• [What is needed]:
A verbatim copy is needed of the lines below from the one containing "lime 2x2 round brick [511,247,591,327]" up to and including the one containing "black 1x1 brick", excluding pictures.

(Dataset excerpts begins)

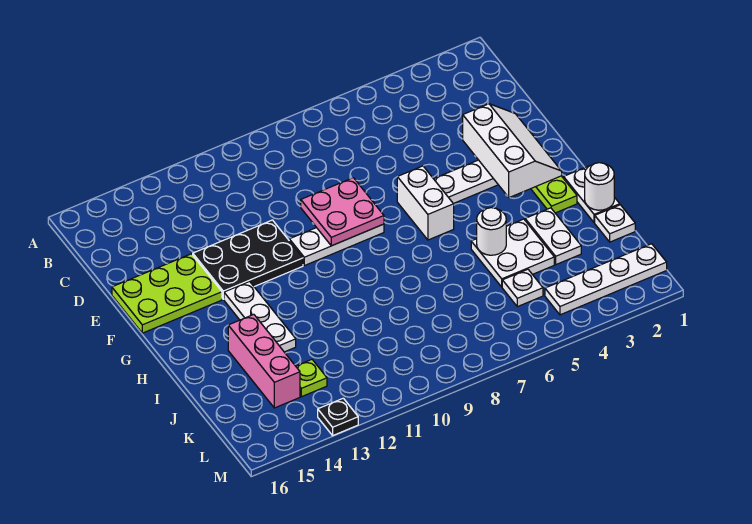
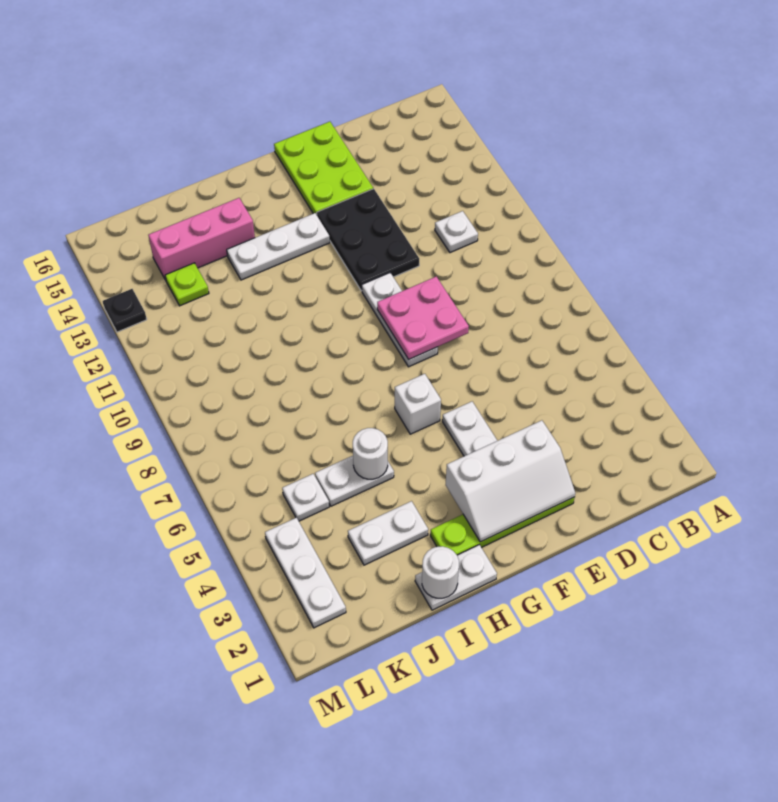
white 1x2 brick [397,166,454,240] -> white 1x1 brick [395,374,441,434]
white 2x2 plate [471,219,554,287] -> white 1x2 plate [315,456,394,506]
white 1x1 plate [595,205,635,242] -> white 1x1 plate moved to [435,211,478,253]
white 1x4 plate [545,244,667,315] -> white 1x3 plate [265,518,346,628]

(Dataset excerpts ends)
(Dataset excerpts begins)

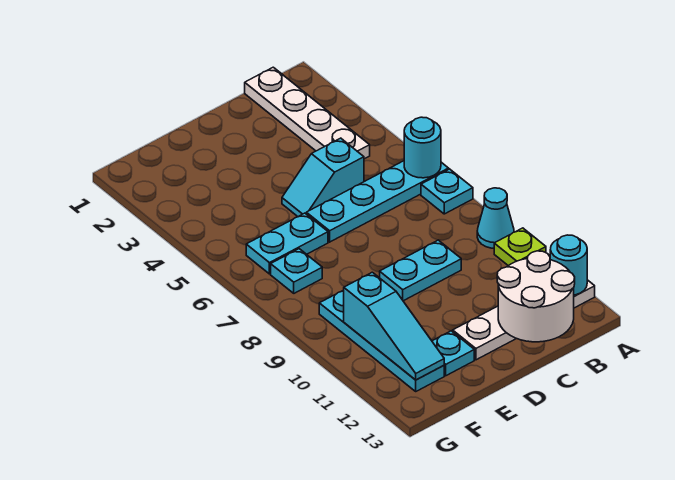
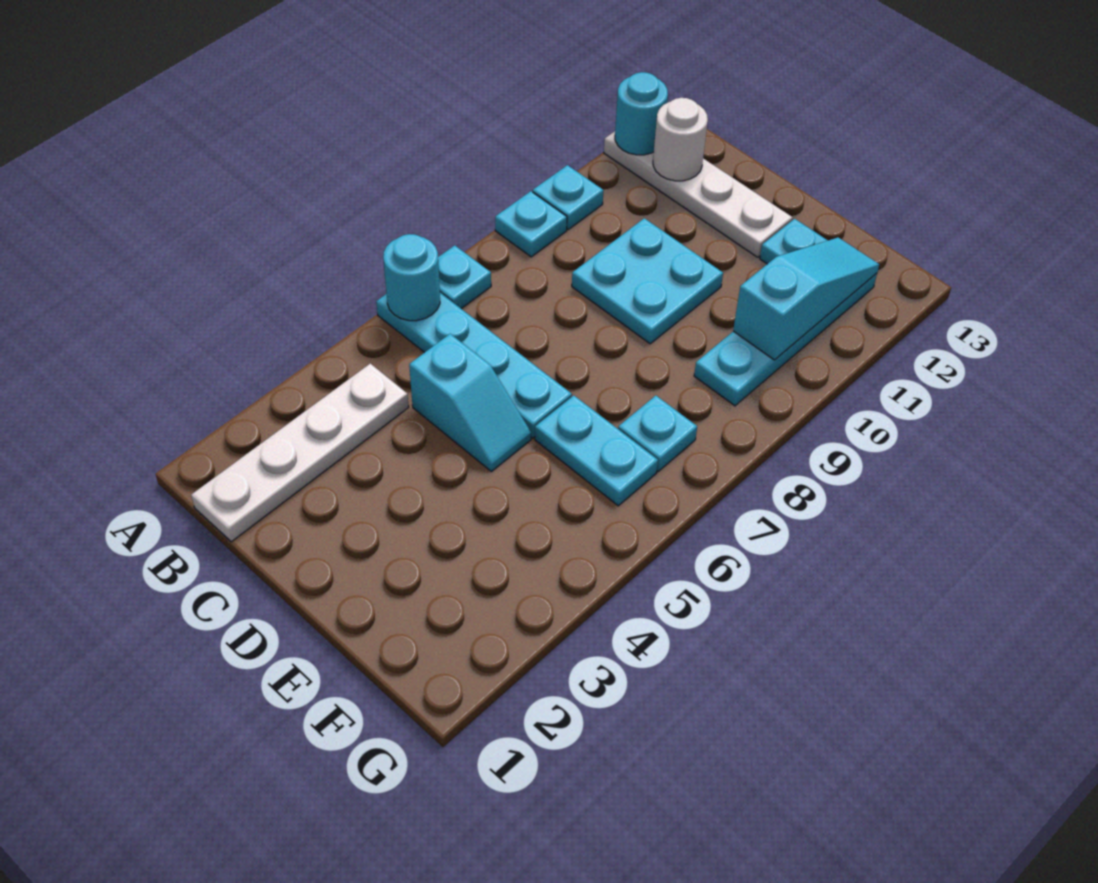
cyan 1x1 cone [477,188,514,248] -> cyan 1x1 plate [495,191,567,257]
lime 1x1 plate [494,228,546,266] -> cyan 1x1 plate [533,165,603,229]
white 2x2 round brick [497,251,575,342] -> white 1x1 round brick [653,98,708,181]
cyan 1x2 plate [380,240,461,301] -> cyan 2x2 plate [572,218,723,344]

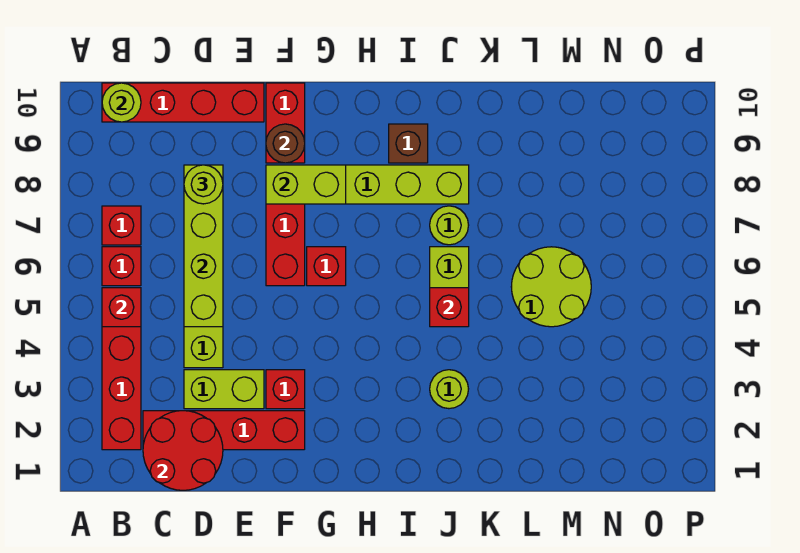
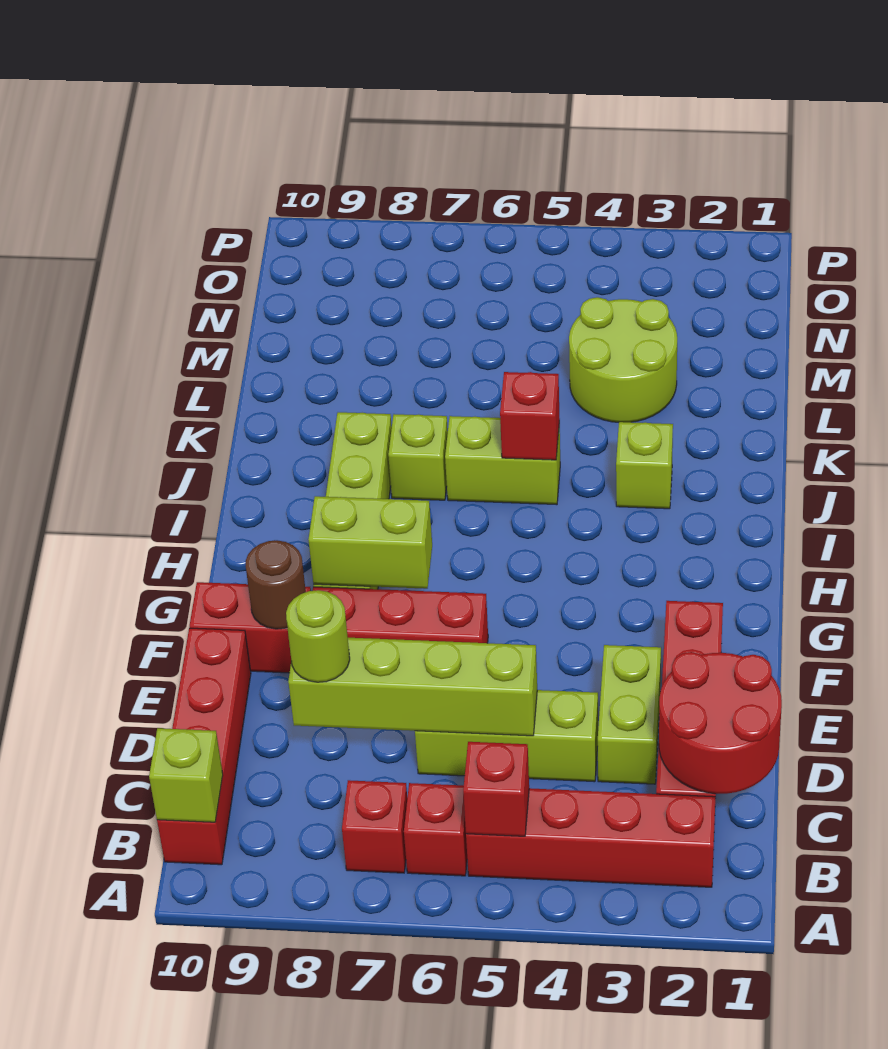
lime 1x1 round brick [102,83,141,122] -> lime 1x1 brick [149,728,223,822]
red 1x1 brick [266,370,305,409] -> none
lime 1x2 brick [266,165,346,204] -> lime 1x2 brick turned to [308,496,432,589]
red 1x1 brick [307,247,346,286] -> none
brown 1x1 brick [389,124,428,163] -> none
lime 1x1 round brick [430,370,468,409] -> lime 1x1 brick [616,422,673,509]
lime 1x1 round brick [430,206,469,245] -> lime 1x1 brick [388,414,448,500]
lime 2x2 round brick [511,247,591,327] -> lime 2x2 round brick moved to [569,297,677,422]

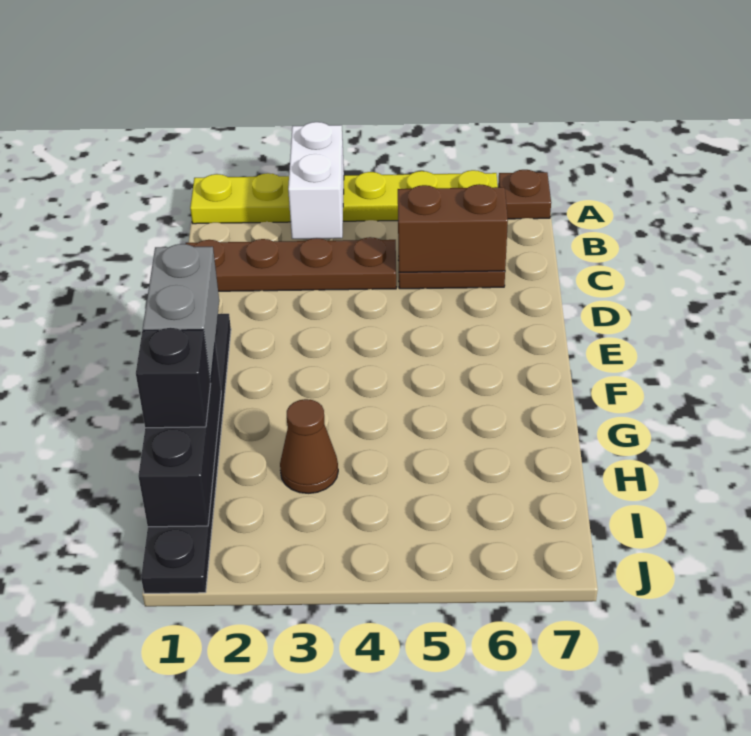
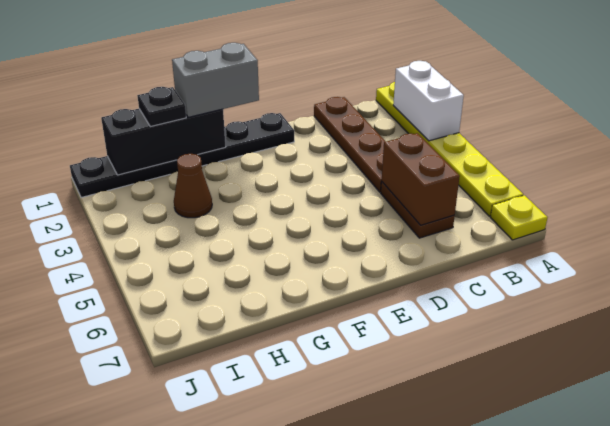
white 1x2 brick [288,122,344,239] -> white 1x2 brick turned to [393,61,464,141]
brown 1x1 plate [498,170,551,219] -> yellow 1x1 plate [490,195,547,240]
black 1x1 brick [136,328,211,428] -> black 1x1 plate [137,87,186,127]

(Dataset excerpts ends)
(Dataset excerpts begins)

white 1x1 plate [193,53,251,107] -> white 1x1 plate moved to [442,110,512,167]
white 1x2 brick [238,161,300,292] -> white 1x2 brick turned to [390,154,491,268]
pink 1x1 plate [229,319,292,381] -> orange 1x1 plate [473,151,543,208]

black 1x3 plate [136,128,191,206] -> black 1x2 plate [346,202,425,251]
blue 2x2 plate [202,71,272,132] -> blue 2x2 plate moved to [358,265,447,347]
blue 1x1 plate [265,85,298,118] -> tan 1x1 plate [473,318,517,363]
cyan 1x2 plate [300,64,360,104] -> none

(Dataset excerpts ends)

• [Answer below]:
lime 2x2 round brick [511,247,591,327] -> lime 2x2 round brick moved to [569,297,677,422]

white 1x2 brick [288,122,344,239] -> white 1x2 brick turned to [393,61,464,141]
brown 1x1 plate [498,170,551,219] -> yellow 1x1 plate [490,195,547,240]
black 1x1 brick [136,328,211,428] -> black 1x1 plate [137,87,186,127]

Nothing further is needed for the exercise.